● Requirement
Could you find every line in the records below that contains the word "soap" and copy it?

==== Data section ====

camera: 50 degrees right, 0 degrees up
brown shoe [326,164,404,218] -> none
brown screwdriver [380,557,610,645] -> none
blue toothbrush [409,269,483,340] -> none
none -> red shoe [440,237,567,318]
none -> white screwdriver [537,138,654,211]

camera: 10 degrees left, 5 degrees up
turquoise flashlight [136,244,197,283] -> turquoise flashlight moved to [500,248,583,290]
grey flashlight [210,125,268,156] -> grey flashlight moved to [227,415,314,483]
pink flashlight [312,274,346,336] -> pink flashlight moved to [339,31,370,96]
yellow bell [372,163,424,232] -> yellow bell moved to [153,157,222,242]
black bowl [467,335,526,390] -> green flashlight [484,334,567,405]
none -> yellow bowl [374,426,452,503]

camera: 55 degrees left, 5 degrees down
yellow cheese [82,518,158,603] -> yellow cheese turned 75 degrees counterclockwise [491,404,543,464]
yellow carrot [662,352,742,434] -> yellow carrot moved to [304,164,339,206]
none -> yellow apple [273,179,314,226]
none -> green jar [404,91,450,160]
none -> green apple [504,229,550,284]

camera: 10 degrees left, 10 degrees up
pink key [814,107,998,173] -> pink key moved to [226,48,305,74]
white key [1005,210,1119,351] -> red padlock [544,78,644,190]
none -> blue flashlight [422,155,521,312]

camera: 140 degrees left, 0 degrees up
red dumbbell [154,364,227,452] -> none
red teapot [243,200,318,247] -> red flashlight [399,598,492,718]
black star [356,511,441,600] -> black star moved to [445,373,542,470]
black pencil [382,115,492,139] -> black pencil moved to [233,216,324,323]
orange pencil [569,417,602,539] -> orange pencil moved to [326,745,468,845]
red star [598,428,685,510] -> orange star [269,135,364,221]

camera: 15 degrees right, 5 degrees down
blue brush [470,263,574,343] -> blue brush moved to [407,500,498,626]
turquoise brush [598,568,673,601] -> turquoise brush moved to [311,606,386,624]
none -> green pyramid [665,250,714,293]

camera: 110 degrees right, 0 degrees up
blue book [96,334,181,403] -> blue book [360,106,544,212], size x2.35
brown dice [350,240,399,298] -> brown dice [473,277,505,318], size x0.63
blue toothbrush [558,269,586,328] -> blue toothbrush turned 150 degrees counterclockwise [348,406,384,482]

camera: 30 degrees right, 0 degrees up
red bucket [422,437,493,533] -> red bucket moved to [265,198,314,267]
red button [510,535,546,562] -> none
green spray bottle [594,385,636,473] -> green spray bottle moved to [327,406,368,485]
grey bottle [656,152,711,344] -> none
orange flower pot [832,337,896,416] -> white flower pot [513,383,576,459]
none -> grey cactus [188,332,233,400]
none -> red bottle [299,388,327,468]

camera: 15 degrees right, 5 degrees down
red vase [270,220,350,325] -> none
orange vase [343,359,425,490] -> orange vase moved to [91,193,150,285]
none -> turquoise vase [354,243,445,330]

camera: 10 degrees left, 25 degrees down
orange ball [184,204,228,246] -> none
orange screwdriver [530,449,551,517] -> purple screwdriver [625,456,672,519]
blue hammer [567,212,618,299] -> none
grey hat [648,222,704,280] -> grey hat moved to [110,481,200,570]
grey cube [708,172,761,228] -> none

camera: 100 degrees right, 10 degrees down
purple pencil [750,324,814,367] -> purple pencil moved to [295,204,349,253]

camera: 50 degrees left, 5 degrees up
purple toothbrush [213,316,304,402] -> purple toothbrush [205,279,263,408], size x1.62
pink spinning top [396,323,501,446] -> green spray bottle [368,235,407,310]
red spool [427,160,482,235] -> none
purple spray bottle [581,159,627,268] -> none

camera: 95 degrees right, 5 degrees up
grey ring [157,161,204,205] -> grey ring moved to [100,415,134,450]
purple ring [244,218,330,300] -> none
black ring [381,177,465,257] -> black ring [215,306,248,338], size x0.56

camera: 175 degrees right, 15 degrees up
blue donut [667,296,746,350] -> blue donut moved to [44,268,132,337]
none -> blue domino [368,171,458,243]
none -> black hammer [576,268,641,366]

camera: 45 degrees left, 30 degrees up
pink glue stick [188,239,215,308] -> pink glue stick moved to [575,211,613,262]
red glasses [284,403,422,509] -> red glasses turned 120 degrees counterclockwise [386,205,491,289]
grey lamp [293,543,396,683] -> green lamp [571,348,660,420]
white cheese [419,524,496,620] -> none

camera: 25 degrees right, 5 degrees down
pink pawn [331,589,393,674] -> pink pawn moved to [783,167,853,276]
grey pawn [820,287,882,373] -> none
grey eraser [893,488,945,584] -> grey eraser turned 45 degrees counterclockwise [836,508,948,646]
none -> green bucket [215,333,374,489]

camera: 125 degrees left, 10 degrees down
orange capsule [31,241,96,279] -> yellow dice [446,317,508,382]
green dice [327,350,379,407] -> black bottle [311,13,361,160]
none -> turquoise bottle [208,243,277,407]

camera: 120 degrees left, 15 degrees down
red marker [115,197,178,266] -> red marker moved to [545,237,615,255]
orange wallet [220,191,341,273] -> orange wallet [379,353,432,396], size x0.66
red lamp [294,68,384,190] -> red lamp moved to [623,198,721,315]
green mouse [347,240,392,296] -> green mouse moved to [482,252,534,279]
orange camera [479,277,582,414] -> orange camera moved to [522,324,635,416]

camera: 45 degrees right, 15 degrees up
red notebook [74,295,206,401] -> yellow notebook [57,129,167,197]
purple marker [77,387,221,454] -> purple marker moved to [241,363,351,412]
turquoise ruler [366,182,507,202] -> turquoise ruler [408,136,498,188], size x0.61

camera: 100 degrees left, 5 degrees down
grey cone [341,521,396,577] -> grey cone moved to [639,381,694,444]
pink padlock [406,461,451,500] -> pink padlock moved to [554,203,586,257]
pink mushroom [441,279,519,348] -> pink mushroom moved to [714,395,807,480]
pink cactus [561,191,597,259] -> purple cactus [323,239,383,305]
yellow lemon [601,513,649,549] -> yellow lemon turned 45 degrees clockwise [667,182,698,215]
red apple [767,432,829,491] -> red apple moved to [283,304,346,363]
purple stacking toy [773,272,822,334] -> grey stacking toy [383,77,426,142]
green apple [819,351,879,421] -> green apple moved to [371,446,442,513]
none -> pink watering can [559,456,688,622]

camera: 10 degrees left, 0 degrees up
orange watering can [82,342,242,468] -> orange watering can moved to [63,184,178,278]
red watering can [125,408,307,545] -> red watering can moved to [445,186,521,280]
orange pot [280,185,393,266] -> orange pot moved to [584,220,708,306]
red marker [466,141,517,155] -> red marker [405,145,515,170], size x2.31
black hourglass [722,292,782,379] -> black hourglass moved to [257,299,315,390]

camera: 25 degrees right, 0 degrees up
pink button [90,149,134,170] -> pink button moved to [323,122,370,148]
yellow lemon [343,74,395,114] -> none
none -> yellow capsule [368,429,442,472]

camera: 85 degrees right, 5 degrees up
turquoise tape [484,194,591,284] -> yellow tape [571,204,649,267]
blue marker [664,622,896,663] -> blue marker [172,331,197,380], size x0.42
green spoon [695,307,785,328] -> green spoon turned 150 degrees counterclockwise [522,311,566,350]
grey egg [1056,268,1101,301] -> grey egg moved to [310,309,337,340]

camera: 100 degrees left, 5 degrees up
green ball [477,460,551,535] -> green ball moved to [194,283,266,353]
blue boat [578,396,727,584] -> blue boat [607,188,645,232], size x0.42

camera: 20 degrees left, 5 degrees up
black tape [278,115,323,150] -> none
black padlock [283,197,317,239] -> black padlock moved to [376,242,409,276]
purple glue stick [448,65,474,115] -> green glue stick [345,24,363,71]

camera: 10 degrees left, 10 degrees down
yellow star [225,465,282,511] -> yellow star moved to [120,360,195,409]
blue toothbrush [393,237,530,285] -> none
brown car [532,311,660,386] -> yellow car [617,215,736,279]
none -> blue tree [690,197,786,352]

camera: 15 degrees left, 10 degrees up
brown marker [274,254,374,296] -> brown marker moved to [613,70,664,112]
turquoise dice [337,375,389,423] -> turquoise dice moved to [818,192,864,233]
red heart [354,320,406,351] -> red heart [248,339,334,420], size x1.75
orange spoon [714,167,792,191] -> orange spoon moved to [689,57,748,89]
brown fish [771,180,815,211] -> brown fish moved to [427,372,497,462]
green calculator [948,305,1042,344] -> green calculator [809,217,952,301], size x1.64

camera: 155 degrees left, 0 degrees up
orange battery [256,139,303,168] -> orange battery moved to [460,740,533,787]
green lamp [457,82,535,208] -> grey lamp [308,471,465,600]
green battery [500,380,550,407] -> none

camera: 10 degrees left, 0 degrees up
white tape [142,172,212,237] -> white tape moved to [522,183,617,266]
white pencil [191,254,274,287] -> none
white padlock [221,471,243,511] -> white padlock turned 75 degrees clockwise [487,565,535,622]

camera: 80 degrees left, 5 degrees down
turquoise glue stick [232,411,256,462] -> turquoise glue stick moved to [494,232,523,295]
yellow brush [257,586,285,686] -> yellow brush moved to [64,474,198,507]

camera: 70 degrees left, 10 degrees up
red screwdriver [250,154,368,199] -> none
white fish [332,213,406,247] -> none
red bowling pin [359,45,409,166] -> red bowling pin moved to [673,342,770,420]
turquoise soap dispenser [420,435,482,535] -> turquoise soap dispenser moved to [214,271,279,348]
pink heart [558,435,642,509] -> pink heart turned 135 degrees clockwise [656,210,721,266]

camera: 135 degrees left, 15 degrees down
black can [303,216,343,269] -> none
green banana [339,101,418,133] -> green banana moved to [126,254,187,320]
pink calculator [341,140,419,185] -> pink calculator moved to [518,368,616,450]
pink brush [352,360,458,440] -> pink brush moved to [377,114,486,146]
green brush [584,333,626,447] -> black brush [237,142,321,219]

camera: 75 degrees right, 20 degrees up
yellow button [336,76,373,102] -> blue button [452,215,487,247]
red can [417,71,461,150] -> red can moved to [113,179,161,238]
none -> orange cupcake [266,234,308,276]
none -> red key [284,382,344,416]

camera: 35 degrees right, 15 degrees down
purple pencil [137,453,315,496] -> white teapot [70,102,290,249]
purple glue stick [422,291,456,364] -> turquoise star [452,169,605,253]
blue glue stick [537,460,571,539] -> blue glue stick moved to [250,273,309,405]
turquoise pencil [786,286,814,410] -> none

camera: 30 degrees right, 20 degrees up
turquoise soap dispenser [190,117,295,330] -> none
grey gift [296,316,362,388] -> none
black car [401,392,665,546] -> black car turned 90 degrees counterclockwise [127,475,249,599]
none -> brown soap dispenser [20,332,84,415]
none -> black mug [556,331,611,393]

====

● Solution for this problem
turquoise soap dispenser [420,435,482,535] -> turquoise soap dispenser moved to [214,271,279,348]
turquoise soap dispenser [190,117,295,330] -> none
none -> brown soap dispenser [20,332,84,415]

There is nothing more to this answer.